The data:
+ + +
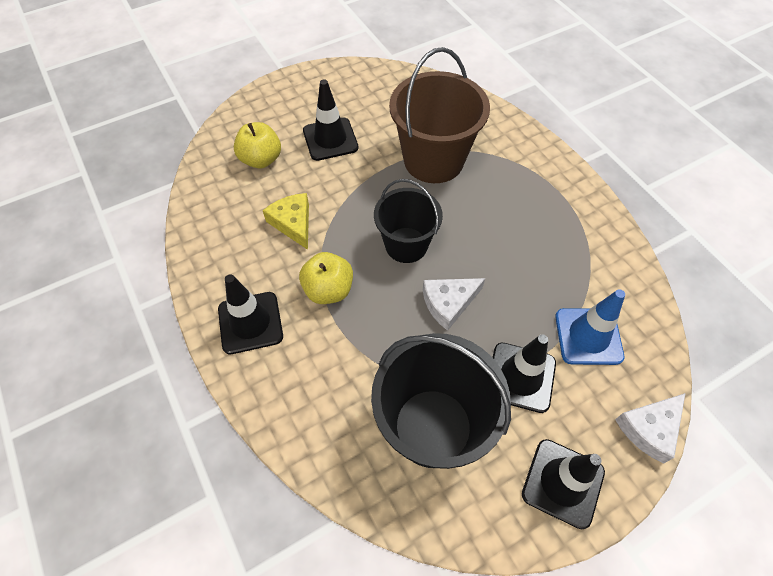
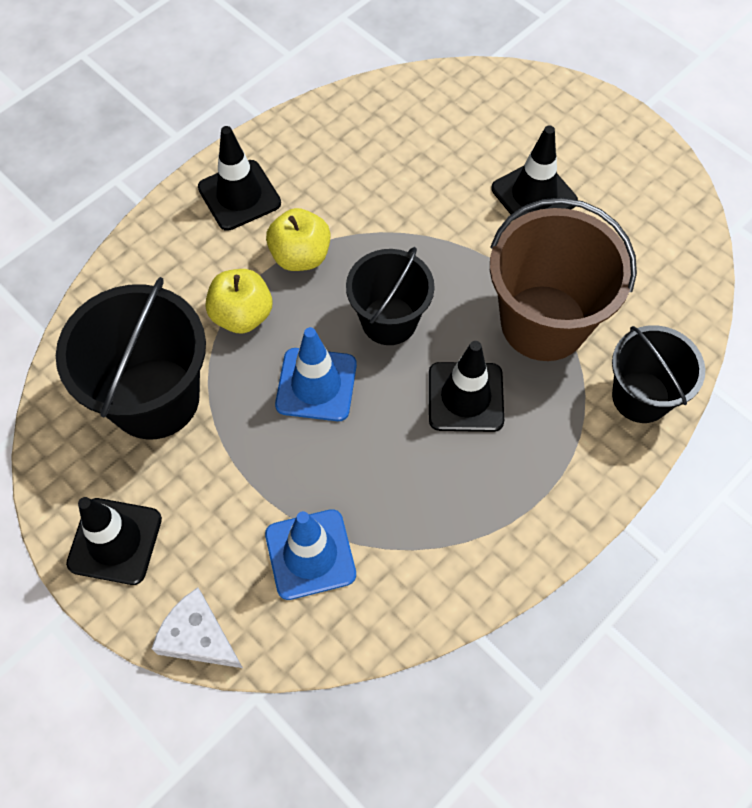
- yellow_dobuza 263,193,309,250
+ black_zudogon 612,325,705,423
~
+ + +
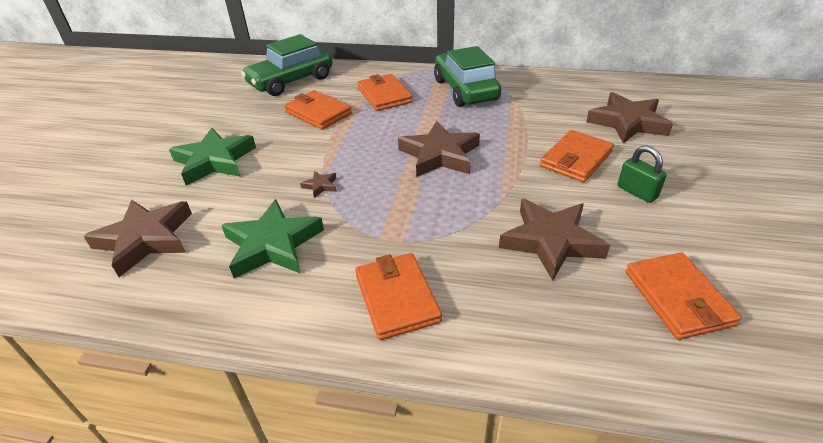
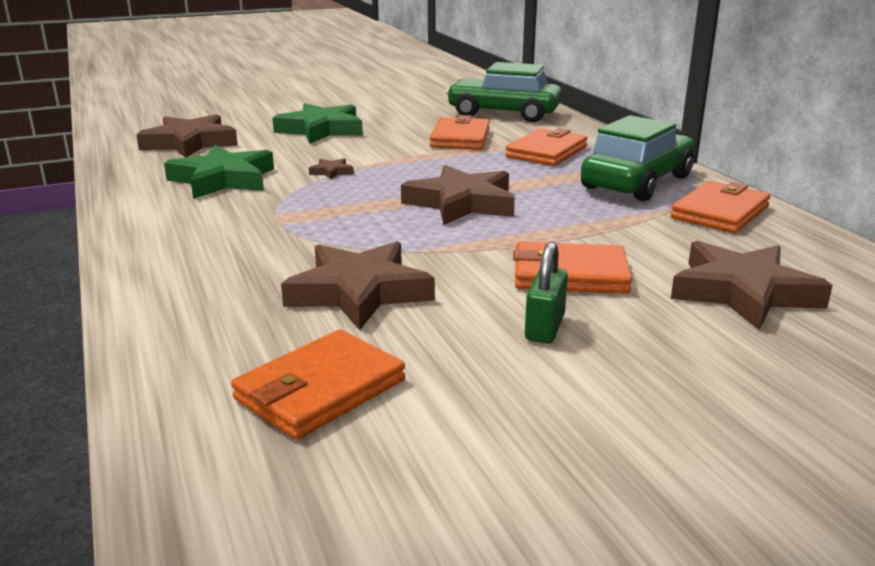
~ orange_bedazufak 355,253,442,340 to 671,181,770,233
+ + +
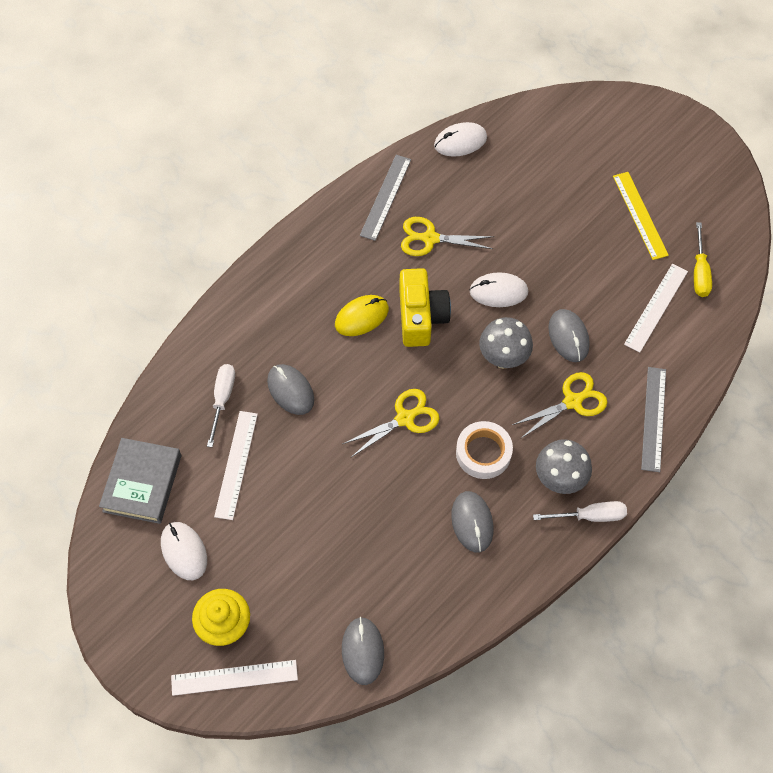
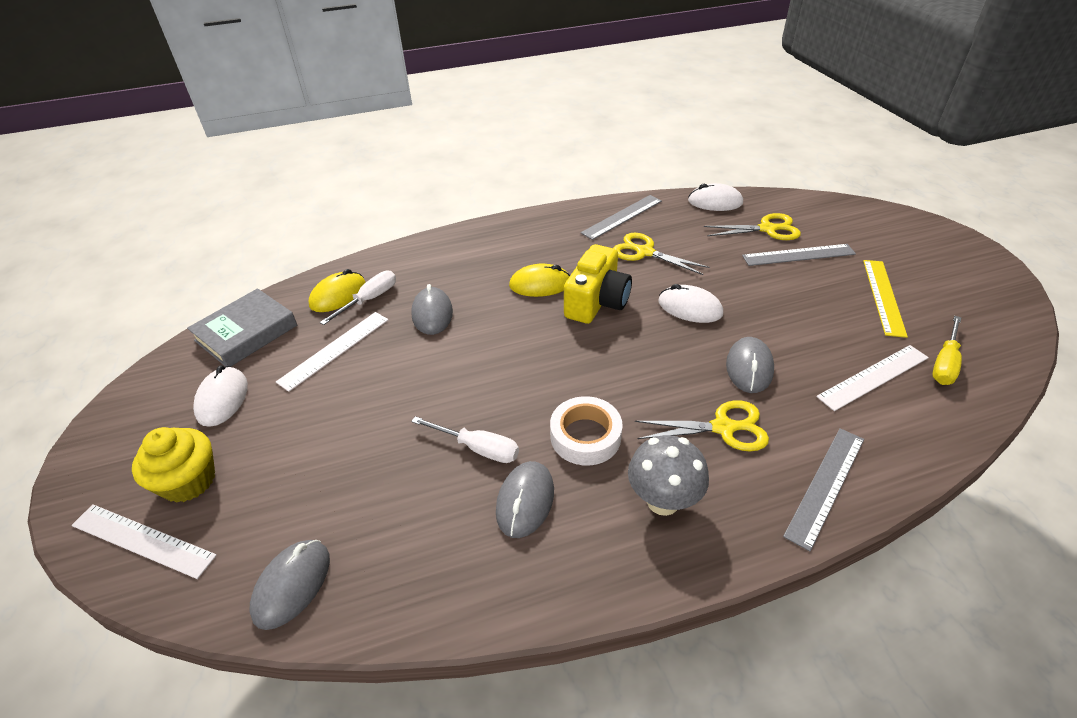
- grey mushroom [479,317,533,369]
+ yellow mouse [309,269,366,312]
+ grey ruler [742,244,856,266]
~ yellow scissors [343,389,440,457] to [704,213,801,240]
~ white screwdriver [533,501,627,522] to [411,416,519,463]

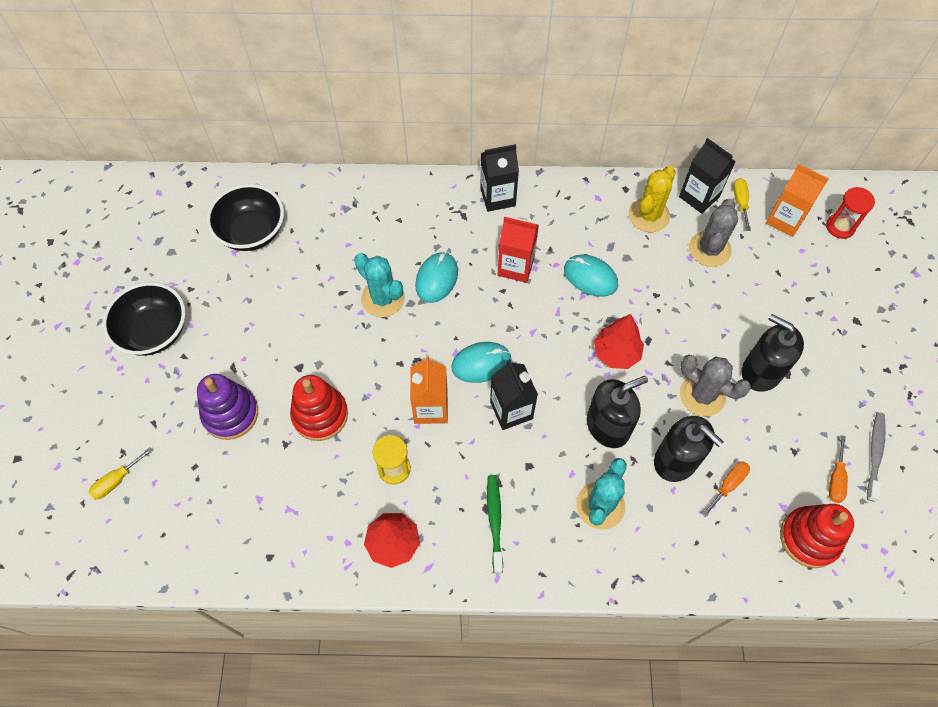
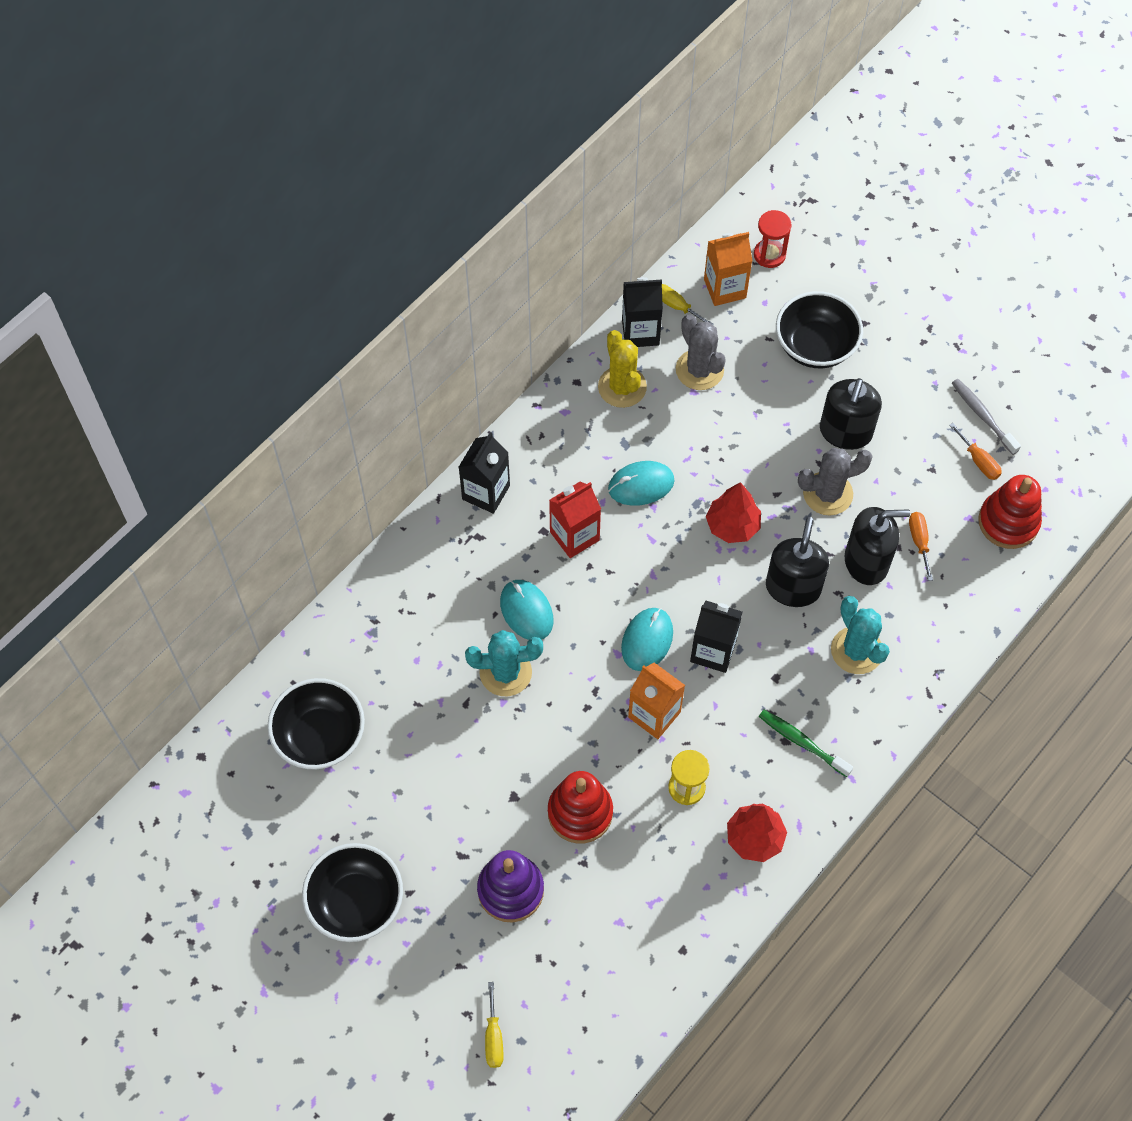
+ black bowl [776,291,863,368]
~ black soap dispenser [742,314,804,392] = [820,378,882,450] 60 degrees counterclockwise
+ + +
How to complete this task: Keep only the lines of the listing that contain the word "grey", and copy them.

Solved exercise:
- grey mushroom [479,317,533,369]
+ grey ruler [742,244,856,266]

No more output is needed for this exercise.